### PROMPT
Read the data below line by line and copy each one with "grey" in it.

### GIVEN DATA

★ ★ ★ ★ ★ ★ ★

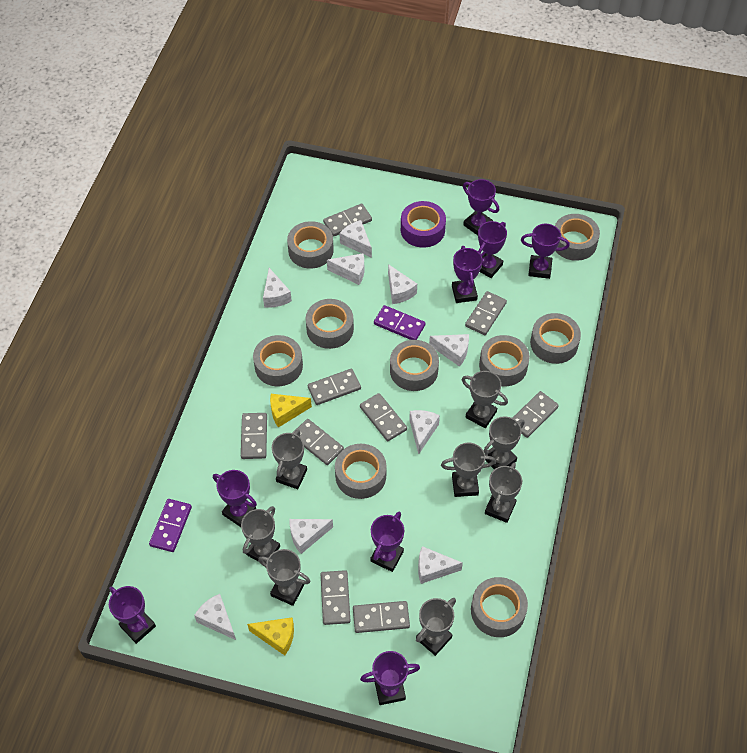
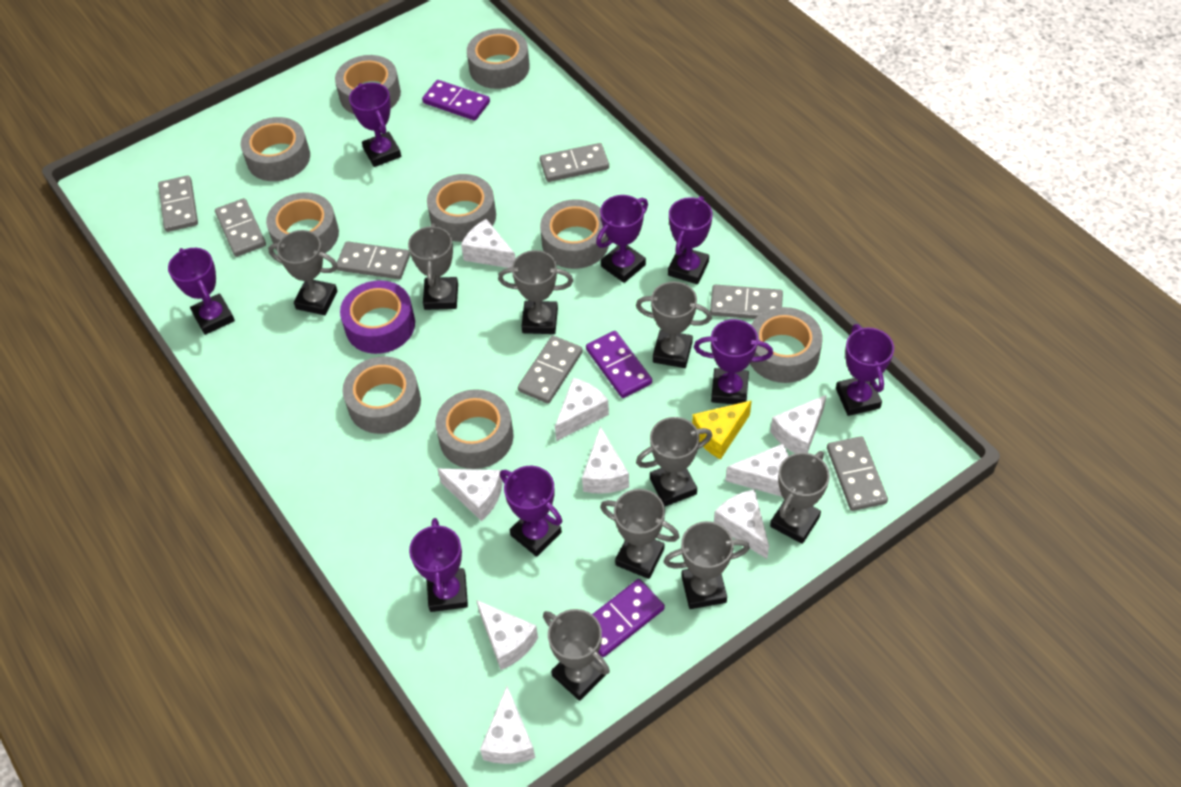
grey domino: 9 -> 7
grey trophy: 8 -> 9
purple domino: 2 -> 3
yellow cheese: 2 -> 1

★ ★ ★ ★ ★ ★ ★

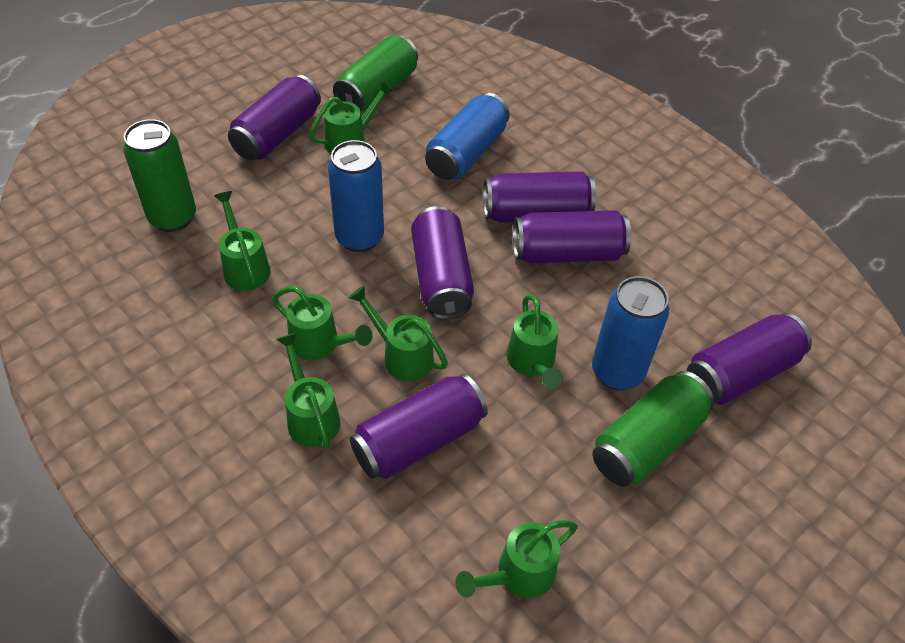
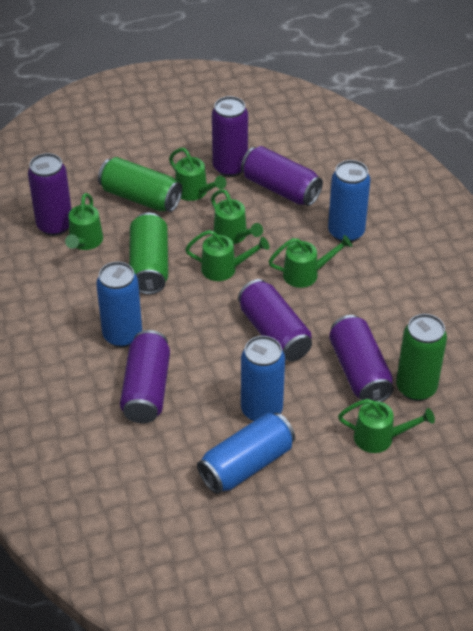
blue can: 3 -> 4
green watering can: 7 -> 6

★ ★ ★ ★ ★ ★ ★

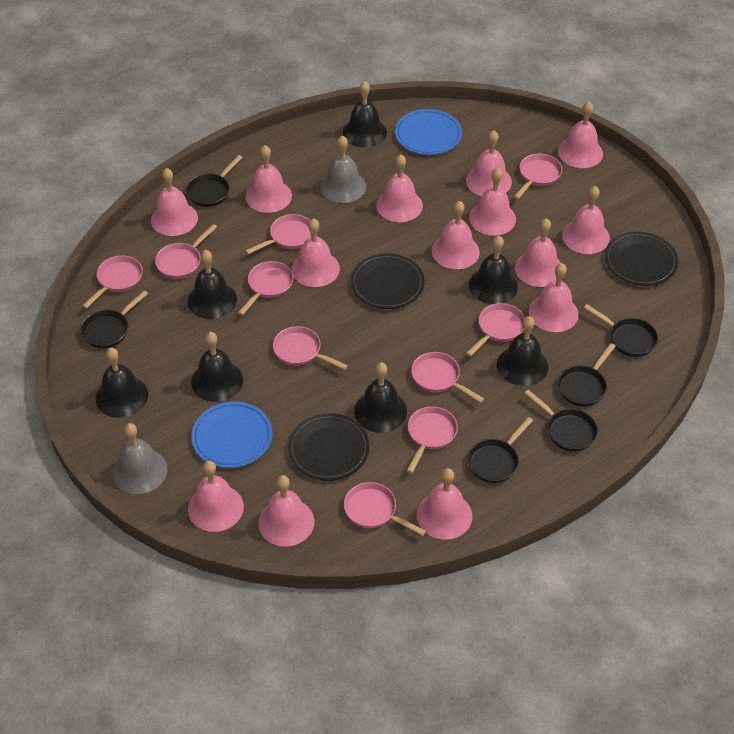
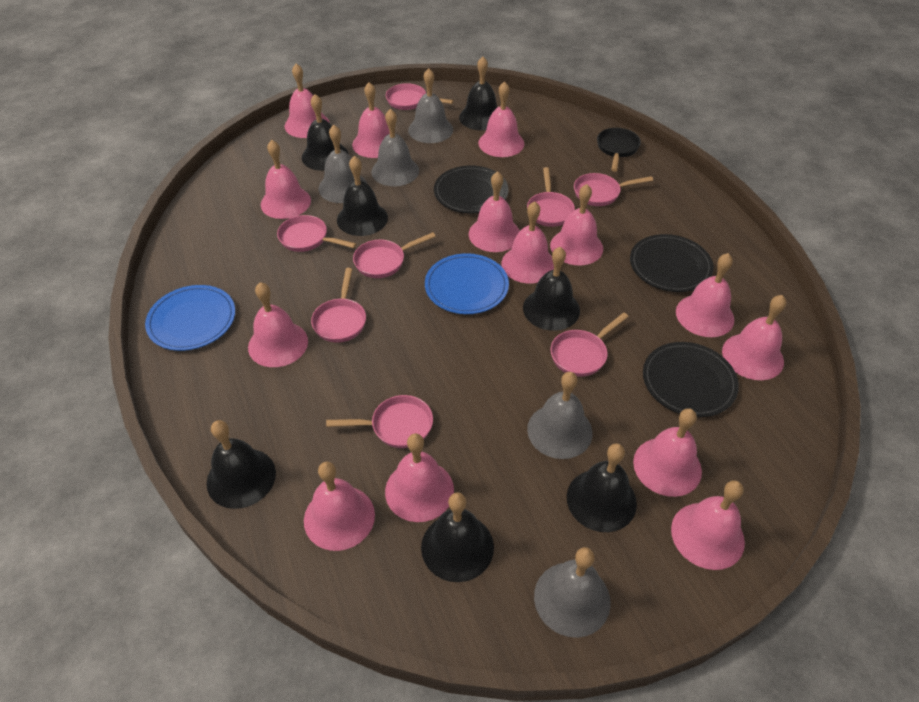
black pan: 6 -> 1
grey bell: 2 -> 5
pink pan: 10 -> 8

★ ★ ★ ★ ★ ★ ★

### RESULT BELOW
grey domino: 9 -> 7
grey trophy: 8 -> 9
grey bell: 2 -> 5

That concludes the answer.